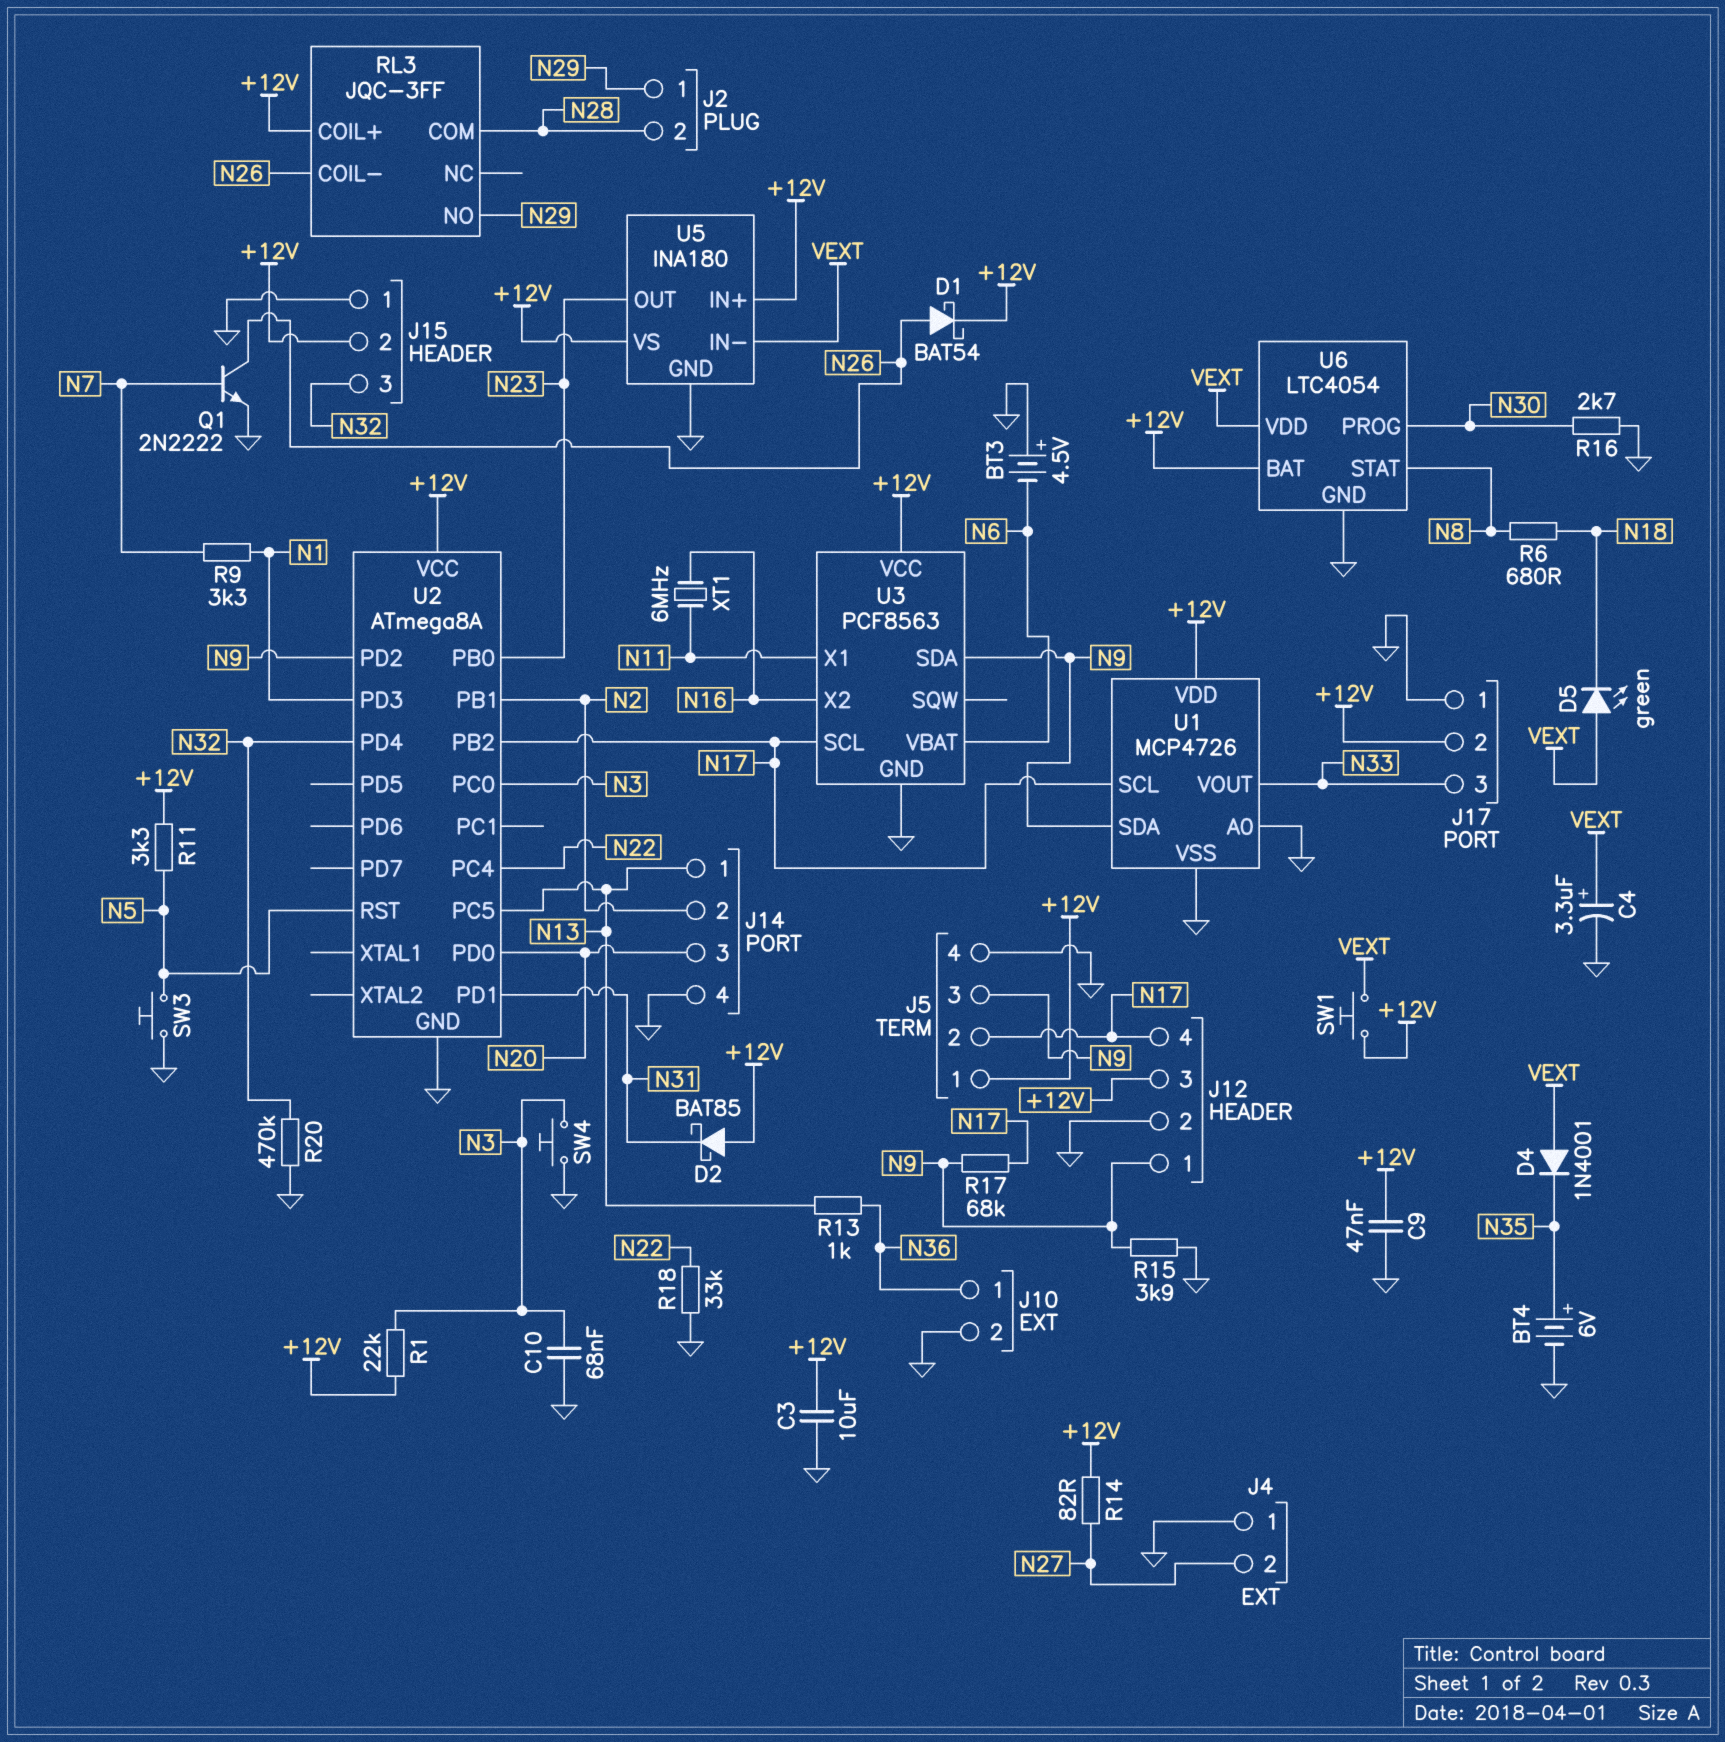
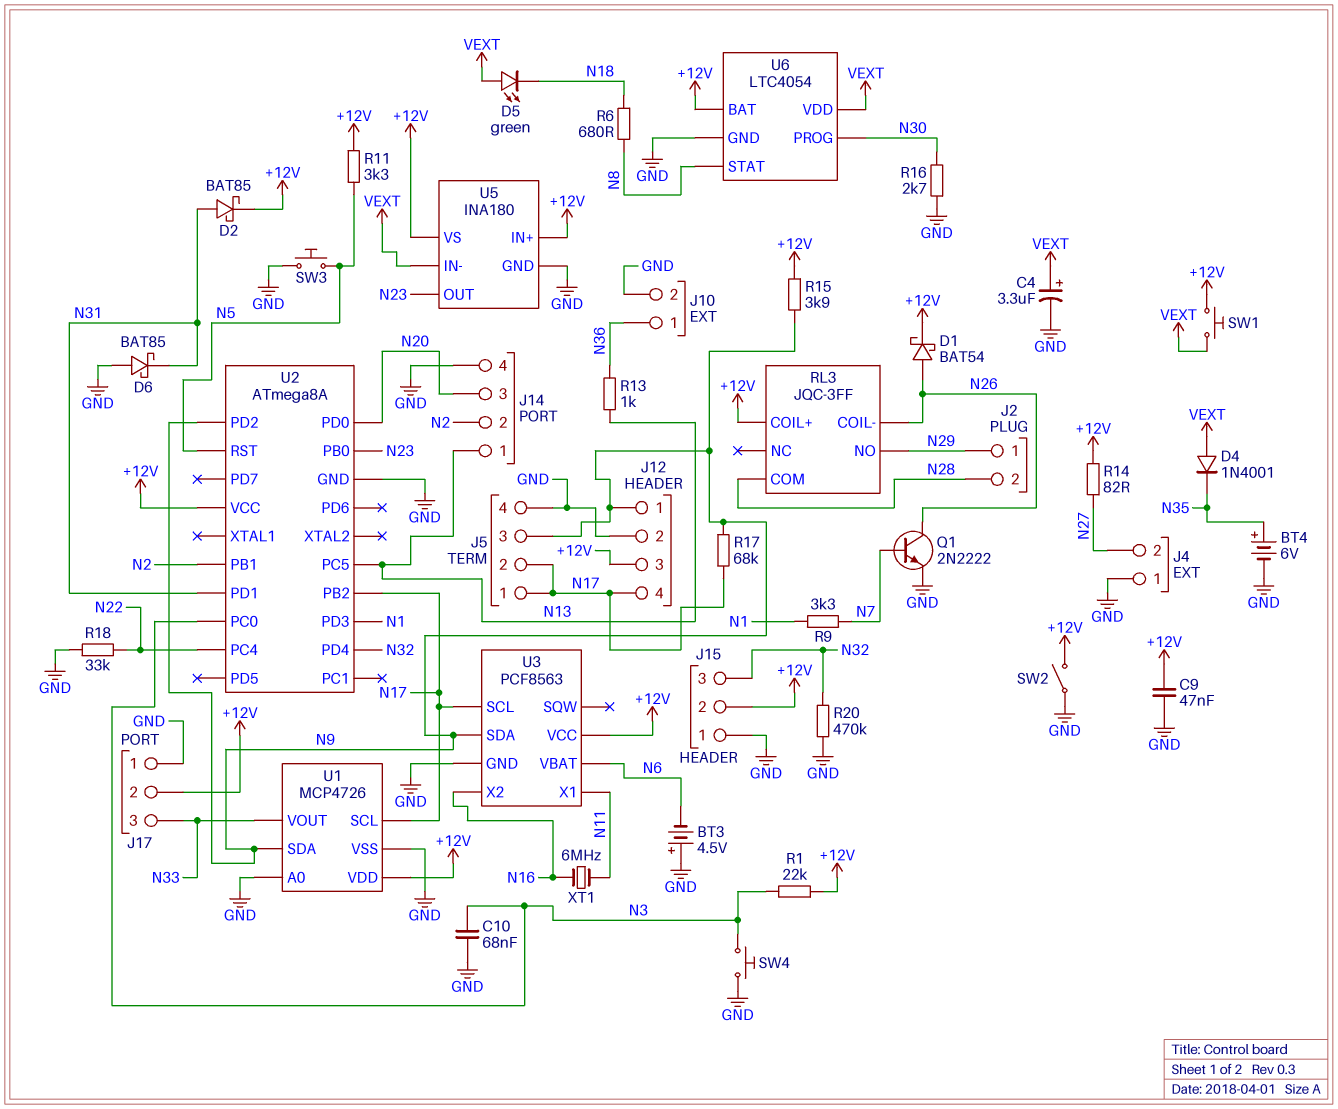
C3: 10uF (+12V, GND) -> none
D2: schottky BAT85 (A +12V, K N31) -> schottky BAT85 (A N31, K +12V)
D6: none -> schottky BAT85 (A GND, K N31)
J5 pin 1: +12V -> N17
R15: 3.9k (GND, N9) -> 3.9k (+12V, N9)
SW2: none -> switch (+12V, GND)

- **Description of the task**
Each line above should be written out again exactly, without any image.

- **Written solution**
C3: 10uF (+12V, GND) -> none
D2: schottky BAT85 (A +12V, K N31) -> schottky BAT85 (A N31, K +12V)
D6: none -> schottky BAT85 (A GND, K N31)
J5 pin 1: +12V -> N17
R15: 3.9k (GND, N9) -> 3.9k (+12V, N9)
SW2: none -> switch (+12V, GND)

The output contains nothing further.